--- Material shown Enclosed Below ---
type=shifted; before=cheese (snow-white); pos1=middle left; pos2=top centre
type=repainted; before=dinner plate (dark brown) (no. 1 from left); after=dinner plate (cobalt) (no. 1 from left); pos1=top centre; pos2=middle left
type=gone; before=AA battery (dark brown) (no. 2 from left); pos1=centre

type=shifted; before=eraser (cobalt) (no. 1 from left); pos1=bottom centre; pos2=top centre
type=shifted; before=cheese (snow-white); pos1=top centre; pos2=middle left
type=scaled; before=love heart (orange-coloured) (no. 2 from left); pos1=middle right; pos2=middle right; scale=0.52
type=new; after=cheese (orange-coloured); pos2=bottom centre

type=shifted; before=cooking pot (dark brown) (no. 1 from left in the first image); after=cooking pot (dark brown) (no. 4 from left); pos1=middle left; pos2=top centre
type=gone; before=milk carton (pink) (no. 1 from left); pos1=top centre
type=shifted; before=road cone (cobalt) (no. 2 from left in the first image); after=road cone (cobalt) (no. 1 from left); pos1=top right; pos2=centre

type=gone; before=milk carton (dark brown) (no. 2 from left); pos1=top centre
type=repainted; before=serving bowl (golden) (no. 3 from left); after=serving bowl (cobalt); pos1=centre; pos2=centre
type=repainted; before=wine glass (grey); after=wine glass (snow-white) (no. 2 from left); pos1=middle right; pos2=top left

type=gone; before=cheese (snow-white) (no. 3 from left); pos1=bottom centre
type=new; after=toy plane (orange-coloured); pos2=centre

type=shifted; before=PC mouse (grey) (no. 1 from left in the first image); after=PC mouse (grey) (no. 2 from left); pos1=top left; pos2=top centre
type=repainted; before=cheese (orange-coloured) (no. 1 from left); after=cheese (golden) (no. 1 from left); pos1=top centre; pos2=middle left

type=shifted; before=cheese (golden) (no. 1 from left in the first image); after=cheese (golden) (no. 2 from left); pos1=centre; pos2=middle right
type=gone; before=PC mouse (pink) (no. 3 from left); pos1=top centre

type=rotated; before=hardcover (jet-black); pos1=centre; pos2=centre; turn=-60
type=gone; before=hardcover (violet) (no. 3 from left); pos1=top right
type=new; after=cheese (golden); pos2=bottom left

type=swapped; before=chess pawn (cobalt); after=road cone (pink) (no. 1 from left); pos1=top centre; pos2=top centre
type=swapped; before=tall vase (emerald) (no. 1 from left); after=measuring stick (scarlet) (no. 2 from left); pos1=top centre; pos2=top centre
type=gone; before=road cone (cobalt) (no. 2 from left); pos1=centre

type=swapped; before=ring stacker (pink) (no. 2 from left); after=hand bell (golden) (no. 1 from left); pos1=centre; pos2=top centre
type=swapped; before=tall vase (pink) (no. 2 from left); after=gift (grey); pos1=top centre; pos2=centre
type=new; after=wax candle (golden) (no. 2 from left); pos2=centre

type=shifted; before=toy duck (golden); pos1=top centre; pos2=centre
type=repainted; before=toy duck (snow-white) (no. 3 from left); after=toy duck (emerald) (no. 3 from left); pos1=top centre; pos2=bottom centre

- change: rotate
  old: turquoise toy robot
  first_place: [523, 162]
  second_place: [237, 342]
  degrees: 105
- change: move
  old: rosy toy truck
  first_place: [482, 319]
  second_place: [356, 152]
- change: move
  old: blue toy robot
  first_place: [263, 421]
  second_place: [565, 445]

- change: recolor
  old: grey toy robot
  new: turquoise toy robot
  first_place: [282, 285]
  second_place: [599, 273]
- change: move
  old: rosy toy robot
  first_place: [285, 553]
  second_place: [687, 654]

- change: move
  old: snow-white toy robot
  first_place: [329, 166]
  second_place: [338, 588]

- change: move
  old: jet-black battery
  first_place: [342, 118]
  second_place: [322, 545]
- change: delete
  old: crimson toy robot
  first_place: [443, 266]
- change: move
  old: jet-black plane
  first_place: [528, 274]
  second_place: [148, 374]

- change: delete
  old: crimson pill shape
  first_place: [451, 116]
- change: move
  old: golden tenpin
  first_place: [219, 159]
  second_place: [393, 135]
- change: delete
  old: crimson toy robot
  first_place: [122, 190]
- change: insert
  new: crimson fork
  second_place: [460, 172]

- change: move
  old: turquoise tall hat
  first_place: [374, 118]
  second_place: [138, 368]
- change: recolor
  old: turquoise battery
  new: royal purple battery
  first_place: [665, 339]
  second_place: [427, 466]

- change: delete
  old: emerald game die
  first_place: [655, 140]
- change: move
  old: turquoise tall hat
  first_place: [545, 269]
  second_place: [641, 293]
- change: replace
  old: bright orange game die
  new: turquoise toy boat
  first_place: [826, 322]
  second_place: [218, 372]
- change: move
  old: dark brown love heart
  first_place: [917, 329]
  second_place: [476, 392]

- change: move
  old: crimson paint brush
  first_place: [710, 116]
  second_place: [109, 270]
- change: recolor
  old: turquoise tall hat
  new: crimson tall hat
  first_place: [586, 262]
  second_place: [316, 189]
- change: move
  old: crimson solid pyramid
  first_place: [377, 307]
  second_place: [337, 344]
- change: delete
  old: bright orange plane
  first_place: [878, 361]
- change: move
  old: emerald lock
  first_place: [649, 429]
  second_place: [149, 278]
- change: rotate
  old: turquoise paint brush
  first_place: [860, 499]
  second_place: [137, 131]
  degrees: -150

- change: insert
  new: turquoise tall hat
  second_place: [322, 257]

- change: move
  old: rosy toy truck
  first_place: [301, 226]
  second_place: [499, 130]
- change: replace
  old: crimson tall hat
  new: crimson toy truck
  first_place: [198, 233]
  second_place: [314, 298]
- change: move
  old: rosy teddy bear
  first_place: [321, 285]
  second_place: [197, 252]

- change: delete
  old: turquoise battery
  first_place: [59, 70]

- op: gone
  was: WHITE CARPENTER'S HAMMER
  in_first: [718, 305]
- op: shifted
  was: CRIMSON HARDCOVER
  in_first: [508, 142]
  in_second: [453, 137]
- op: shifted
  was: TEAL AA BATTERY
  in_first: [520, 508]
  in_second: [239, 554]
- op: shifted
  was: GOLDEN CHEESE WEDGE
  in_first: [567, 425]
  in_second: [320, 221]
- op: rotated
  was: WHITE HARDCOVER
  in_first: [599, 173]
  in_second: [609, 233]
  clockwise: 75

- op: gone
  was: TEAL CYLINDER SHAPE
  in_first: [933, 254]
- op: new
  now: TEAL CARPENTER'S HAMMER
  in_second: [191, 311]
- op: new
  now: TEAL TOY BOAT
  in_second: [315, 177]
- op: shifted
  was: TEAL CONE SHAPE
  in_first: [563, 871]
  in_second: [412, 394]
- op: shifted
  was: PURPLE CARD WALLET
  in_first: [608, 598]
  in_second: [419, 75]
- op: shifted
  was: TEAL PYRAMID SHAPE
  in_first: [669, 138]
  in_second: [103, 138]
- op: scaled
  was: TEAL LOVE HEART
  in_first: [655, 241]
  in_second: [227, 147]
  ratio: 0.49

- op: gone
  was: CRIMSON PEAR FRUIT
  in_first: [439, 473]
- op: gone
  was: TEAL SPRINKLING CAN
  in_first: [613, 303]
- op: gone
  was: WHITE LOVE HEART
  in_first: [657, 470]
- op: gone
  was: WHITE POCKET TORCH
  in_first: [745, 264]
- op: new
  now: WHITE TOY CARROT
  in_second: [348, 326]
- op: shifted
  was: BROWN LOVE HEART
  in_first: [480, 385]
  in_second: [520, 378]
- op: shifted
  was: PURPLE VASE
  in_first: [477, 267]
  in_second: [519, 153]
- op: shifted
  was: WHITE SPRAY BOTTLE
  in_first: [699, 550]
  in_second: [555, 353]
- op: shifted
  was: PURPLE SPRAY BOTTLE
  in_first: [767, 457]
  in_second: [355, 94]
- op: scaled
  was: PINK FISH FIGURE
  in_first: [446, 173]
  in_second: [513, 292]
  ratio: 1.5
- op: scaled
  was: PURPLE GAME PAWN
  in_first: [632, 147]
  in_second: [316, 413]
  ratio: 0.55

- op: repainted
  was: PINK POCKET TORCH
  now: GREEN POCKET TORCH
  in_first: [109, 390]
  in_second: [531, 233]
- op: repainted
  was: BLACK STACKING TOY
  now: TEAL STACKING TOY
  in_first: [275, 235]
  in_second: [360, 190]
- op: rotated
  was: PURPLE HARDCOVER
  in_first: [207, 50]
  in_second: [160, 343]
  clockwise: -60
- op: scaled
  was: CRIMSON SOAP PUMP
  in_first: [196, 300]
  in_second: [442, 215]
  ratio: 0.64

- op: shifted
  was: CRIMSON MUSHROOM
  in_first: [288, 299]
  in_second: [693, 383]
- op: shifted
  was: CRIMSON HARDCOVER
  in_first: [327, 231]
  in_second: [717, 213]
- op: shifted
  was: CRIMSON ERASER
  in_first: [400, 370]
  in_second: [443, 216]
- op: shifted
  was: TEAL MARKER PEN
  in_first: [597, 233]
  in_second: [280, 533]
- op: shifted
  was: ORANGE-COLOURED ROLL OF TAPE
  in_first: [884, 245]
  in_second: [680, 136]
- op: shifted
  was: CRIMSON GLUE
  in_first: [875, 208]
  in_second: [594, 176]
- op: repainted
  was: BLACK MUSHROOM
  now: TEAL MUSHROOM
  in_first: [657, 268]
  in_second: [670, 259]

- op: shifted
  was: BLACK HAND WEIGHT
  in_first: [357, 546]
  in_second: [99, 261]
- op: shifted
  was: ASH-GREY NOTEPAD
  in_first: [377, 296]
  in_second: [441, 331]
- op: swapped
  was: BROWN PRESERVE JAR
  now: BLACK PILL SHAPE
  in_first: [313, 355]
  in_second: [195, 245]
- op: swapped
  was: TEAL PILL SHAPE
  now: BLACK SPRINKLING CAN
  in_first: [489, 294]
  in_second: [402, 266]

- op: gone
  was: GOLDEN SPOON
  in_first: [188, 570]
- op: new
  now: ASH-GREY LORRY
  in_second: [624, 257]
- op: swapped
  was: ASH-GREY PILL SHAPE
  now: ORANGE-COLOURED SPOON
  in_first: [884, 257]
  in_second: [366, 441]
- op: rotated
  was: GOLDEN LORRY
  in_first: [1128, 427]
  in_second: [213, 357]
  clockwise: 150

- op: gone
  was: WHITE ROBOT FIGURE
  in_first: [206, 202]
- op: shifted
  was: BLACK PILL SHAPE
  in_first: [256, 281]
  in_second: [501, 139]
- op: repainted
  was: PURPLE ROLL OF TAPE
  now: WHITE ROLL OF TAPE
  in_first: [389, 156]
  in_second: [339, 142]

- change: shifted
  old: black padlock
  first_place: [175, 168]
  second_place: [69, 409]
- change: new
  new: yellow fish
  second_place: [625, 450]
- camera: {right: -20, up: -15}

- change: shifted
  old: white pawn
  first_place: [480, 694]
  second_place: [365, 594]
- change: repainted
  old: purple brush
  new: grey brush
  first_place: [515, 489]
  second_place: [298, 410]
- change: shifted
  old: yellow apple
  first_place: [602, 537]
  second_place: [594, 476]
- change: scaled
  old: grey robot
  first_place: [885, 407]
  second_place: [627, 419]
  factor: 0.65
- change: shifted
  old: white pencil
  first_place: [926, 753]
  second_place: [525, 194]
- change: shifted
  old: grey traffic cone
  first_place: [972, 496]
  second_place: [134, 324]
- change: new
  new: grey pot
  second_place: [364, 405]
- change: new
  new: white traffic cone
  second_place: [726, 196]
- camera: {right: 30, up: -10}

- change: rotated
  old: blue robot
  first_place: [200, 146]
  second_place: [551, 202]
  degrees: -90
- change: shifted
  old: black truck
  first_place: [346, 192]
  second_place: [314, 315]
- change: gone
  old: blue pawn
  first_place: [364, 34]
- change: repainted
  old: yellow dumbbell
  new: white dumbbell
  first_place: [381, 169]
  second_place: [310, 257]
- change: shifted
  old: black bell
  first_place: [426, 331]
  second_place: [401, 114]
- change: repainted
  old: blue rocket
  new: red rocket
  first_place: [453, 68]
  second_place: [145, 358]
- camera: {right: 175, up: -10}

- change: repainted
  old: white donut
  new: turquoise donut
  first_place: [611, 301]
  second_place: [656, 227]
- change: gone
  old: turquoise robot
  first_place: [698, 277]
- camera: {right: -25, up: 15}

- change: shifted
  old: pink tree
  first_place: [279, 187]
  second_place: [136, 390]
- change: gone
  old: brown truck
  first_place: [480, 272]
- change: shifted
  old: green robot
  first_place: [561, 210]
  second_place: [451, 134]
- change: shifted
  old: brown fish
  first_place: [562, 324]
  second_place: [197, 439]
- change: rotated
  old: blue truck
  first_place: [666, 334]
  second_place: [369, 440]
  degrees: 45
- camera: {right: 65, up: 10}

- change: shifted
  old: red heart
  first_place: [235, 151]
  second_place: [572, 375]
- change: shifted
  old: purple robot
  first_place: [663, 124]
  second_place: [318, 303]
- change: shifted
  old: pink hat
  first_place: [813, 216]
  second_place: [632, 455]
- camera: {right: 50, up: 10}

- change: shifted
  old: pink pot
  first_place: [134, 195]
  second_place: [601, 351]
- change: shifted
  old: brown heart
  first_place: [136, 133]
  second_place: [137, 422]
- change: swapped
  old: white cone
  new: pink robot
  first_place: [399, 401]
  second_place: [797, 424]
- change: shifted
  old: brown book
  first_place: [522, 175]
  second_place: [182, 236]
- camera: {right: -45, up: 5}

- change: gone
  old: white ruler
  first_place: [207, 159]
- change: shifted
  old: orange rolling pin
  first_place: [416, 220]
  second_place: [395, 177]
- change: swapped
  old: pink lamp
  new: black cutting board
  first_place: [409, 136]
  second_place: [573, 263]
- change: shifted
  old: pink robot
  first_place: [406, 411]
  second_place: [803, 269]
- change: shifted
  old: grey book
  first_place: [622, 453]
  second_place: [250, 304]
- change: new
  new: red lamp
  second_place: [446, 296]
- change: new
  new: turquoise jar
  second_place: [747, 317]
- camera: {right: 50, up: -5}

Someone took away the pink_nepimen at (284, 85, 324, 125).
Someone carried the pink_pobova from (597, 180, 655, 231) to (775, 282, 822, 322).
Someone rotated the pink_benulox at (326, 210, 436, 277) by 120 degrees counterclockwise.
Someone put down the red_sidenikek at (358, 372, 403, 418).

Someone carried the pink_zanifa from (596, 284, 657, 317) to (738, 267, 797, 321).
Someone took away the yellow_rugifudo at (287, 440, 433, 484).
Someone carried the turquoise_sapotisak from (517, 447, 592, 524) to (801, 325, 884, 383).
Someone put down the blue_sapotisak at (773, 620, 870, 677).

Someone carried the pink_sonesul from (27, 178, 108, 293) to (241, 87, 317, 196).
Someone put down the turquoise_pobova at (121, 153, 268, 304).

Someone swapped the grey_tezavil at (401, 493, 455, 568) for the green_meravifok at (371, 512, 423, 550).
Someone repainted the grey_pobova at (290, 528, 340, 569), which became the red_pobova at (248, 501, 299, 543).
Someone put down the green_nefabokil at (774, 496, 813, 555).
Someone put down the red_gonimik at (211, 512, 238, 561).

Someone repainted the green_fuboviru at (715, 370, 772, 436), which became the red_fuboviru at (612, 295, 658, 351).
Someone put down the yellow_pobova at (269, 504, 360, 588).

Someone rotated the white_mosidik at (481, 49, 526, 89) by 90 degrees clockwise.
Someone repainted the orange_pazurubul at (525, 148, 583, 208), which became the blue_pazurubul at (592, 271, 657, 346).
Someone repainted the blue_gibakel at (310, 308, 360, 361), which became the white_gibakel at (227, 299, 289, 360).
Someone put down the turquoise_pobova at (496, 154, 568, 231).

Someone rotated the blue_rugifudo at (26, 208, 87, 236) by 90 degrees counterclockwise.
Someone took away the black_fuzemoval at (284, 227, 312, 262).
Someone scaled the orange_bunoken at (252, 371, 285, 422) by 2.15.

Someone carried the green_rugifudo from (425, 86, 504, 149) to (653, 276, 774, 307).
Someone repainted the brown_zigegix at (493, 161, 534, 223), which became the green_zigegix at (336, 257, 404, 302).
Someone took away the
--- End of Enclosed Material shown ---
(Activity): Please, from the material above, copy only the lines from the line with "was: TEAL AA BATTERY" up to and including the line with "in_second: [609, 233]", exactly as written.

(Problem solution):
  was: TEAL AA BATTERY
  in_first: [520, 508]
  in_second: [239, 554]
- op: shifted
  was: GOLDEN CHEESE WEDGE
  in_first: [567, 425]
  in_second: [320, 221]
- op: rotated
  was: WHITE HARDCOVER
  in_first: [599, 173]
  in_second: [609, 233]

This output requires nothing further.